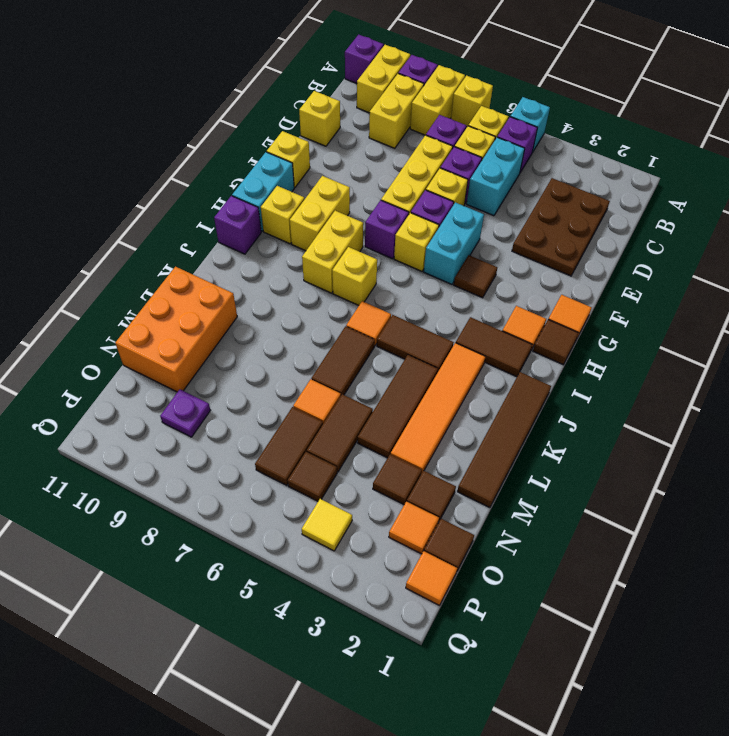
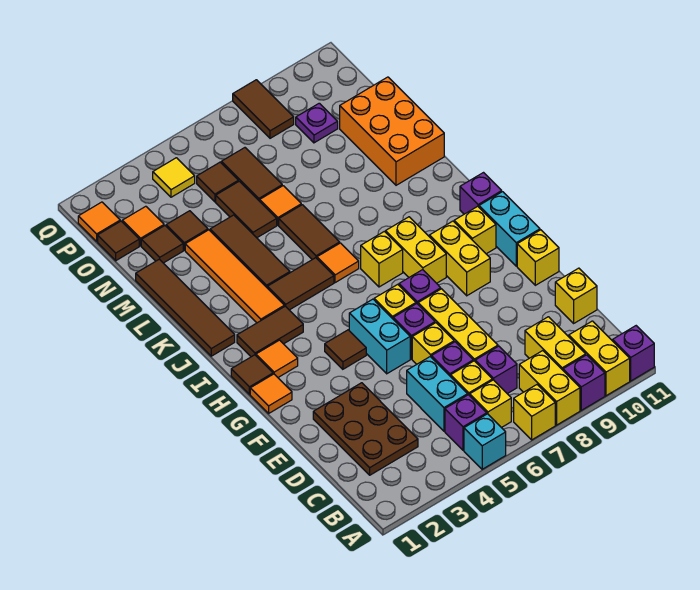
none -> brown tile P8:Q8 level 1

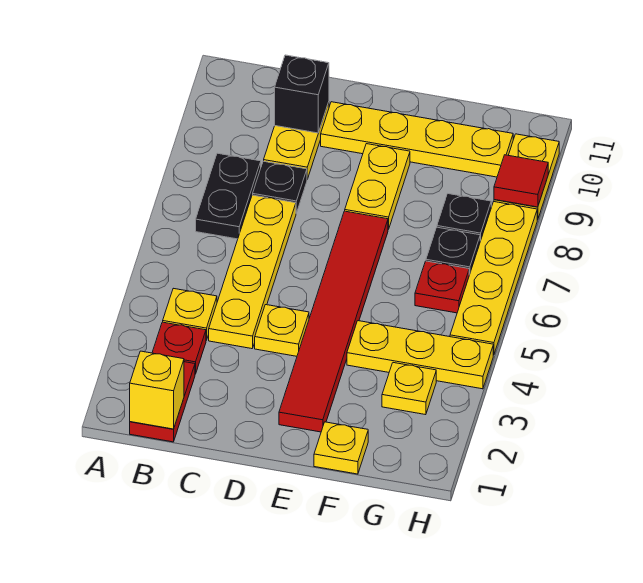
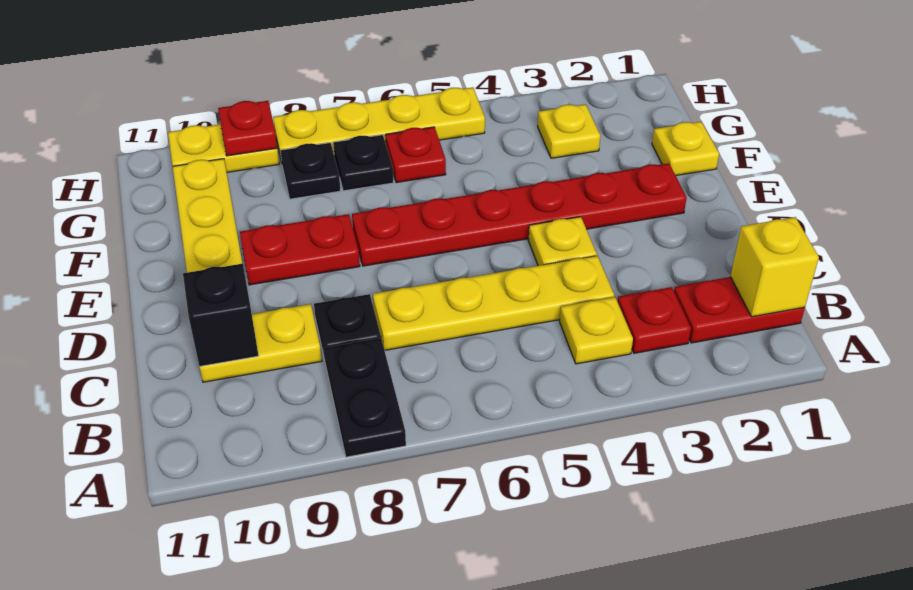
black plate B7:B8 level 1 -> black plate A8:B8 level 1
red tile E2:E7 level 1 -> red plate E2:E7 level 1
yellow plate E8:E9 level 1 -> red plate E8:E9 level 1
yellow plate F4:H4 level 1 -> none
red tile H9 level 2 -> red plate H9 level 2

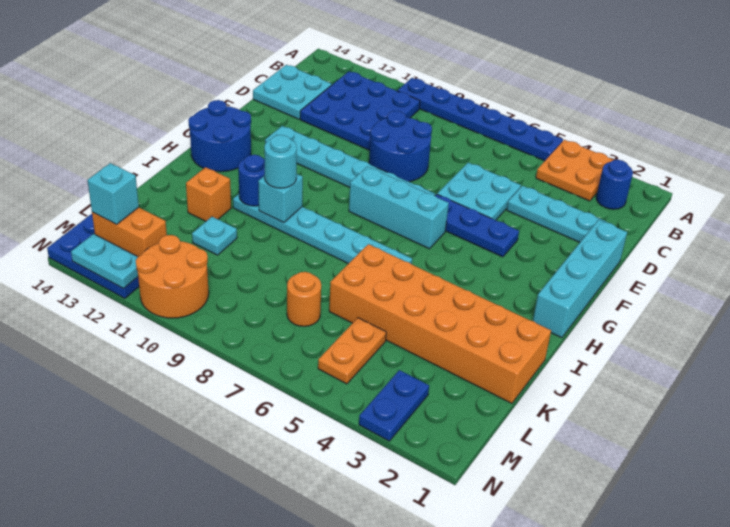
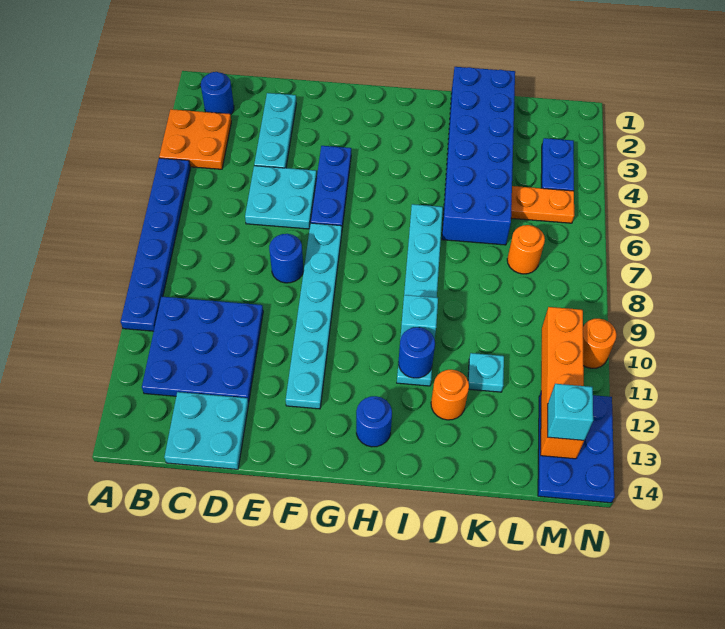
blue round brick D8:E9 level 1 -> blue round brick E8 level 1
cyan brick E1:H1 level 1 -> none
cyan brick G6:G8 level 1 -> none
blue round brick G13:H14 level 1 -> blue round brick H13 level 1
cyan round brick I10 level 3 -> none
orange brick J1:K6 level 1 -> blue brick J1:K6 level 1
orange brick J12 level 1 -> orange round brick J12 level 1
blue plate M3:N3 level 1 -> blue plate M3:M4 level 1
orange round brick M10:N11 level 1 -> orange round brick N10 level 1
orange brick M12:M13 level 2 -> orange brick M10:M13 level 2
cyan plate N12:N13 level 2 -> none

▶ _YOUR GOAL_:
Starting at the line that contains "orange brick M12:M13", reproduce each line through the end of the records exactly, both ends included.

▶ _WRITTEN REPLY_:
orange brick M12:M13 level 2 -> orange brick M10:M13 level 2
cyan plate N12:N13 level 2 -> none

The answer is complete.